:: Data extracts ::
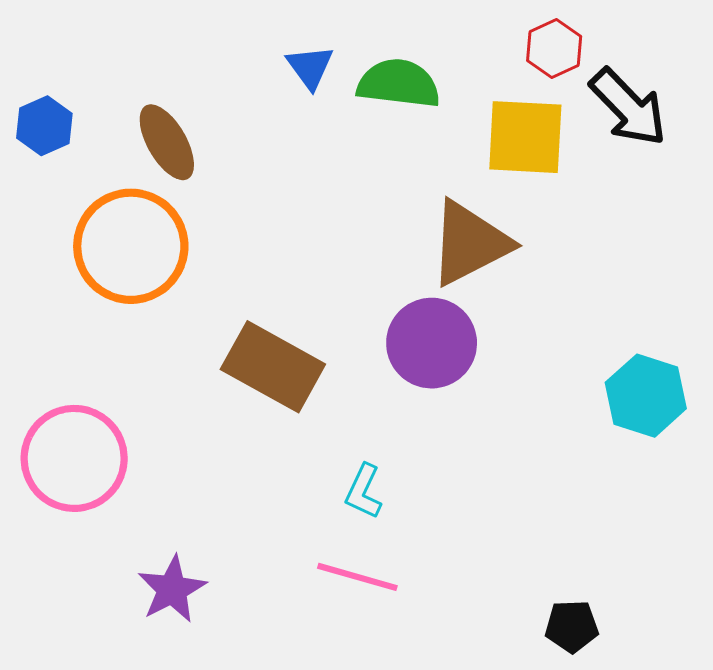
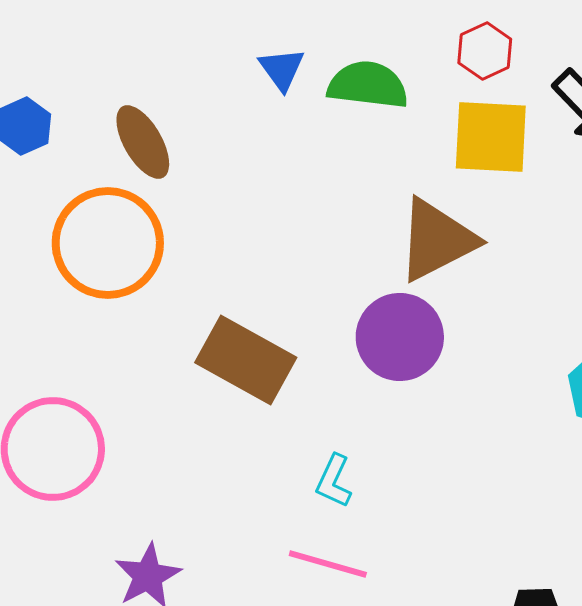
red hexagon: (554, 49) -> (485, 51), moved

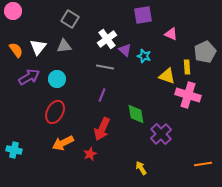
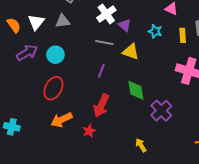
cyan star: (144, 56) -> (155, 31), moved
yellow rectangle: (187, 67) -> (183, 35), moved
yellow triangle: (167, 76) -> (131, 52), moved

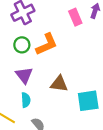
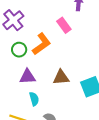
pink rectangle: (75, 17) -> (64, 25), moved
purple triangle: (24, 75) -> (27, 77), turned -42

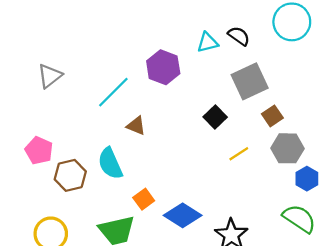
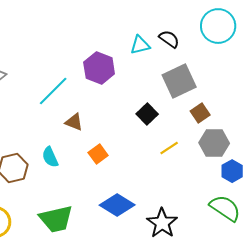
cyan semicircle: (110, 163) -> (50, 157), size x0.7
orange square: (144, 199) -> (98, 154), moved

:: Instructions to follow ::
The answer must be the exact lines from the line with "purple triangle: (24, 75)" to the final line of the data, both ends included, with no pictures.

:: Result ::
purple triangle: (24, 75) -> (27, 77), turned -42

cyan semicircle: (110, 163) -> (50, 157), size x0.7
orange square: (144, 199) -> (98, 154), moved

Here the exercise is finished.